**WHAT TO WORK ON**
Would you please copy the part of the material below that opens with the line containing "(482, 165) = (484, 191): white" and closes with the line containing "(634, 459) = (518, 551): blue cube -> none"? Copy it exactly, and only it.

**DATA EXCERPTS**

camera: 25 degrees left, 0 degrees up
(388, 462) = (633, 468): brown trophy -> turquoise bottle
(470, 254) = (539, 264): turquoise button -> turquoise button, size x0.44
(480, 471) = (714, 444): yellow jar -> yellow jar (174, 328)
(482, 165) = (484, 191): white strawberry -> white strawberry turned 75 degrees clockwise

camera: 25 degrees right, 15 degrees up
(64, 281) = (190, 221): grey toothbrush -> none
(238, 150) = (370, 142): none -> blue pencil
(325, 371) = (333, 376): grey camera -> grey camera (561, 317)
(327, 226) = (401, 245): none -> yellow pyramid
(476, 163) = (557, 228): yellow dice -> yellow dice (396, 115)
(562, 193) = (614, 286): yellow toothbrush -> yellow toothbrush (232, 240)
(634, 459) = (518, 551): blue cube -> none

* * *

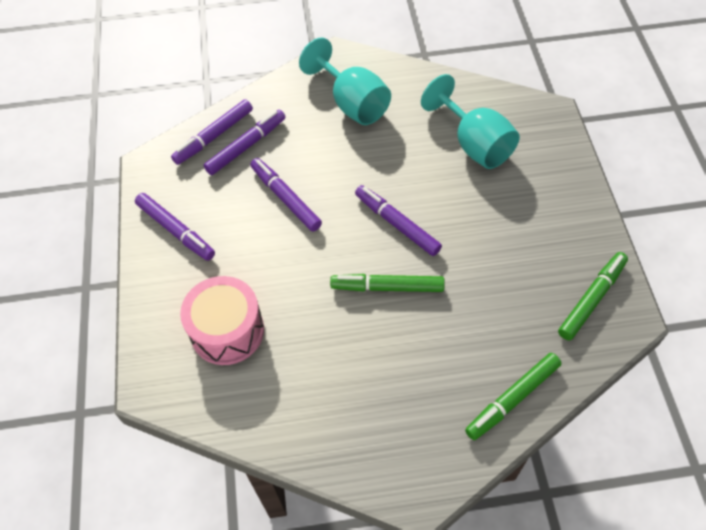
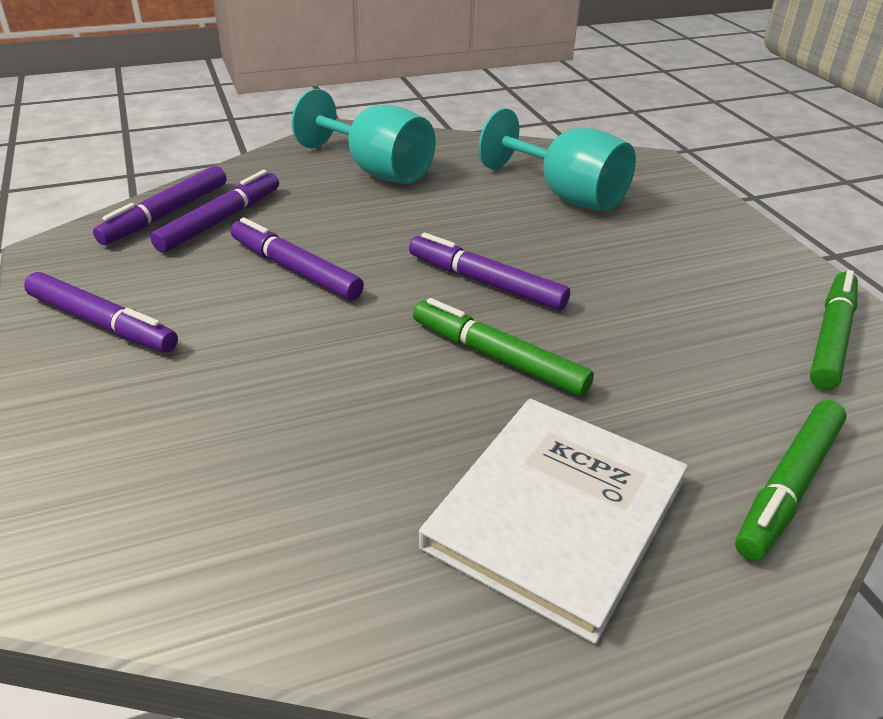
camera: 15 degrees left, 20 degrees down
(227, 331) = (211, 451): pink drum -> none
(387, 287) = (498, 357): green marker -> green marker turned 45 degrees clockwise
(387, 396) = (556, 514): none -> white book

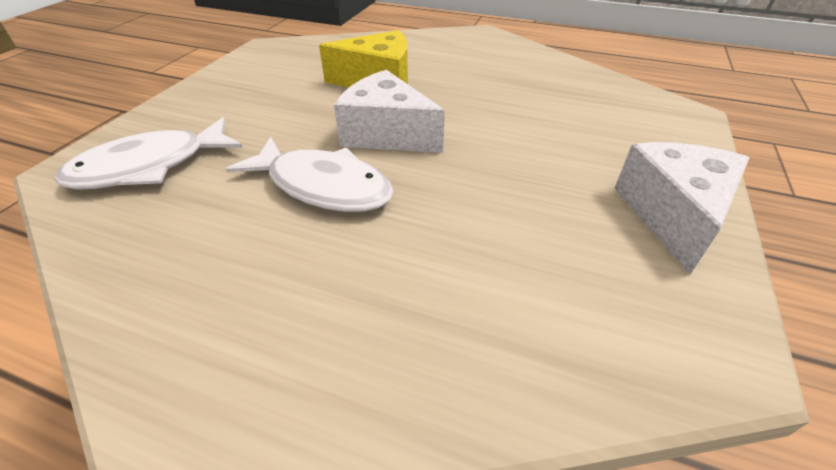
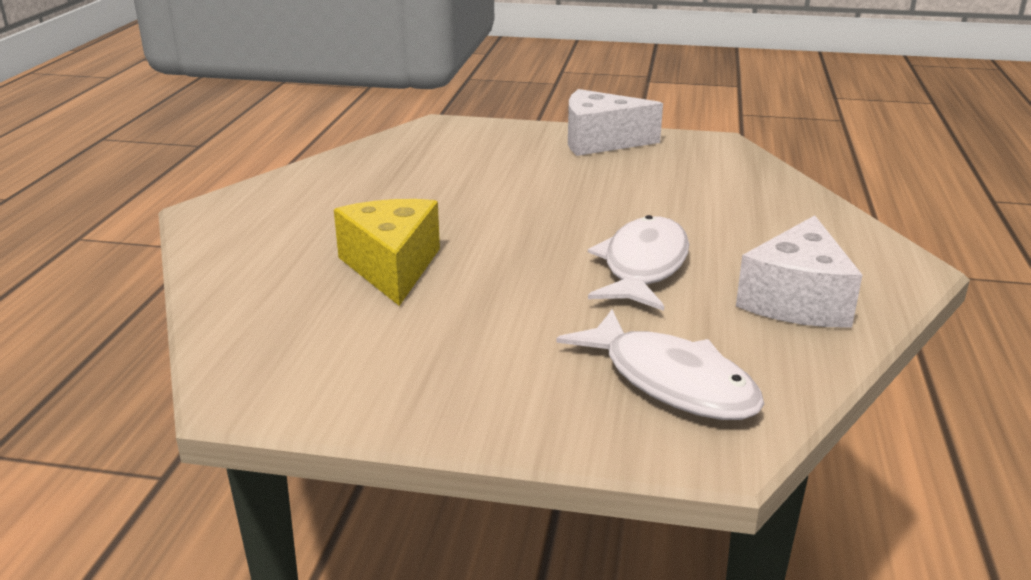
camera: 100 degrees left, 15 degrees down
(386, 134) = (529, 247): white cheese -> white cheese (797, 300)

**FINISHED EXERCISE**
(482, 165) = (484, 191): white strawberry -> white strawberry turned 75 degrees clockwise

camera: 25 degrees right, 15 degrees up
(64, 281) = (190, 221): grey toothbrush -> none
(238, 150) = (370, 142): none -> blue pencil
(325, 371) = (333, 376): grey camera -> grey camera (561, 317)
(327, 226) = (401, 245): none -> yellow pyramid
(476, 163) = (557, 228): yellow dice -> yellow dice (396, 115)
(562, 193) = (614, 286): yellow toothbrush -> yellow toothbrush (232, 240)
(634, 459) = (518, 551): blue cube -> none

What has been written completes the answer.